● **Task**: Extract every line in the rows that contains the string "tuplet", matching case exactly.

● **Records to process**:

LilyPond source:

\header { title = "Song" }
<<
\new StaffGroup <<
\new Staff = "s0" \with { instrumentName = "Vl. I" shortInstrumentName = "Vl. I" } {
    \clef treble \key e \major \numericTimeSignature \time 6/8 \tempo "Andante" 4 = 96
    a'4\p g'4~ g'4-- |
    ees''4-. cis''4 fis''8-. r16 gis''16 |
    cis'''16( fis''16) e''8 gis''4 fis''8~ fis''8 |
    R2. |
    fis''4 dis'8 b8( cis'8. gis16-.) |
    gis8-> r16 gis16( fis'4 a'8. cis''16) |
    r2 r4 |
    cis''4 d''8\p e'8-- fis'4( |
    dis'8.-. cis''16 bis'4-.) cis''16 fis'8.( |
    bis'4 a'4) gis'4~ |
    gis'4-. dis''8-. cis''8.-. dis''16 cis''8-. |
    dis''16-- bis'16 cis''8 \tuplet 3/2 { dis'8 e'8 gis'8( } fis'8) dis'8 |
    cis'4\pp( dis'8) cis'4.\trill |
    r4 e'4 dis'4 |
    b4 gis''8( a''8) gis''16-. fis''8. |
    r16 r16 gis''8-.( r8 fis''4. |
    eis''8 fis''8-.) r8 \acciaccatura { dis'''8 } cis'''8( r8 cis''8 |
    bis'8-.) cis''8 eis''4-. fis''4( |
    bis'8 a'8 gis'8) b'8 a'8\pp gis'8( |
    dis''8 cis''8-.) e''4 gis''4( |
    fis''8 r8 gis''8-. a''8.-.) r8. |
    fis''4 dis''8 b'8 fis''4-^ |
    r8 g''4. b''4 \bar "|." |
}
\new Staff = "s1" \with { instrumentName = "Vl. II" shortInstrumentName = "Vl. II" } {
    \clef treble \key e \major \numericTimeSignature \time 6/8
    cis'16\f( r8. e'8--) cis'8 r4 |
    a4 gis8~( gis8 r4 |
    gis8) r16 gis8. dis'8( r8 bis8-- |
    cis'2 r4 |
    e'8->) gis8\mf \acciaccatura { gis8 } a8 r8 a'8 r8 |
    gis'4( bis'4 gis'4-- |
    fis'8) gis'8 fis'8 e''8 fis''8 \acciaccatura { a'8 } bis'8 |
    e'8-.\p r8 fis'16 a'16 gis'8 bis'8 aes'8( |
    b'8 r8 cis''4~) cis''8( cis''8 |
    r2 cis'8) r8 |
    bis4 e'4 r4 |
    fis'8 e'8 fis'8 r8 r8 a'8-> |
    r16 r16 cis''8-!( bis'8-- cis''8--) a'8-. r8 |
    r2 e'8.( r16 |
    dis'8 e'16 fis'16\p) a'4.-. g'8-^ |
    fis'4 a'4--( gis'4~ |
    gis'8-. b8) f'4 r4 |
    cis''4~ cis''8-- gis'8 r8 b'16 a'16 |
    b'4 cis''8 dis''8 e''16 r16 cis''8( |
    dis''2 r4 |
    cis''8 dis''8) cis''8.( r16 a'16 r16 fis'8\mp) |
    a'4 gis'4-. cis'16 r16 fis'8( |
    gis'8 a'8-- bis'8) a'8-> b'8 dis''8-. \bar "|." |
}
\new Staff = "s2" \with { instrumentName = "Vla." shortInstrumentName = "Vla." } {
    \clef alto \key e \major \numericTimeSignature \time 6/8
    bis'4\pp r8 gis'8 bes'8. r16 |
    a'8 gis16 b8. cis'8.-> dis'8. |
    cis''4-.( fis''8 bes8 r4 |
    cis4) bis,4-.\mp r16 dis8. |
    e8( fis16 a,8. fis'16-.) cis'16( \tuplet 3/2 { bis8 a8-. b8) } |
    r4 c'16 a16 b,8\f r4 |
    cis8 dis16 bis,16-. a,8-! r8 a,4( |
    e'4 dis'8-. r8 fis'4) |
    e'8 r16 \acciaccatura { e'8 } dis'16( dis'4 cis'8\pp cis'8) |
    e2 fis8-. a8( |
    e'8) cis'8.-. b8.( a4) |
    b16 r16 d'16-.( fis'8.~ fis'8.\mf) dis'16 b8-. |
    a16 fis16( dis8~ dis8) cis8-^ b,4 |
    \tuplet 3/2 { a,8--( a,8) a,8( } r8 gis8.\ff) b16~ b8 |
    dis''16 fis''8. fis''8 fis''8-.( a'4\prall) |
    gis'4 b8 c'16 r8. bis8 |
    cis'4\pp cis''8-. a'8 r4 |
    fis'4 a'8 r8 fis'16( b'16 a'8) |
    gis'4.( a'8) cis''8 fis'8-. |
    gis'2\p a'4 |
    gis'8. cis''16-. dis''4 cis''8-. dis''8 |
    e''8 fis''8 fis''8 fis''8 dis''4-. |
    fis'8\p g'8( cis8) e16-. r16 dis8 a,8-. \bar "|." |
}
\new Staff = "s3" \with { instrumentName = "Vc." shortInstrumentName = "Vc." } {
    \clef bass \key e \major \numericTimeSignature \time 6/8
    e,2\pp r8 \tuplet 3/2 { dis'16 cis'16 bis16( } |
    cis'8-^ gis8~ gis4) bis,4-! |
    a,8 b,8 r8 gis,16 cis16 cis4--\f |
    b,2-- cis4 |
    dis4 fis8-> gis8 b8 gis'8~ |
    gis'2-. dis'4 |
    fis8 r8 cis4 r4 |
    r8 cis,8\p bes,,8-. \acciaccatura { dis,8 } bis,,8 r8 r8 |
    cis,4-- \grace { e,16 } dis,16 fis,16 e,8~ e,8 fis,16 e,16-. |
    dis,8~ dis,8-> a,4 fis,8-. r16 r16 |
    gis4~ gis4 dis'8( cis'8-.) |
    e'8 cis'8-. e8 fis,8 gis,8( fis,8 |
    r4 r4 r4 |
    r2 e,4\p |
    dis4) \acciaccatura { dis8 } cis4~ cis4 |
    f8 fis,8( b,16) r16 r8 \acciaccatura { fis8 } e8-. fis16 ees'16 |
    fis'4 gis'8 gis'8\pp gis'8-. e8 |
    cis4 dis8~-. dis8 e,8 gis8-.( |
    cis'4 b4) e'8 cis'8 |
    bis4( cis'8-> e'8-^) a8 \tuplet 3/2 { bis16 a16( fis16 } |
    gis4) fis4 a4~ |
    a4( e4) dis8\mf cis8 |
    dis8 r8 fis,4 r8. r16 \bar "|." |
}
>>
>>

● **Task solution**:
    dis''16-- bis'16 cis''8 \tuplet 3/2 { dis'8 e'8 gis'8( } fis'8) dis'8 |
    e8( fis16 a,8. fis'16-.) cis'16( \tuplet 3/2 { bis8 a8-. b8) } |
    \tuplet 3/2 { a,8--( a,8) a,8( } r8 gis8.\ff) b16~ b8 |
    e,2\pp r8 \tuplet 3/2 { dis'16 cis'16 bis16( } |
    bis4( cis'8-> e'8-^) a8 \tuplet 3/2 { bis16 a16( fis16 } |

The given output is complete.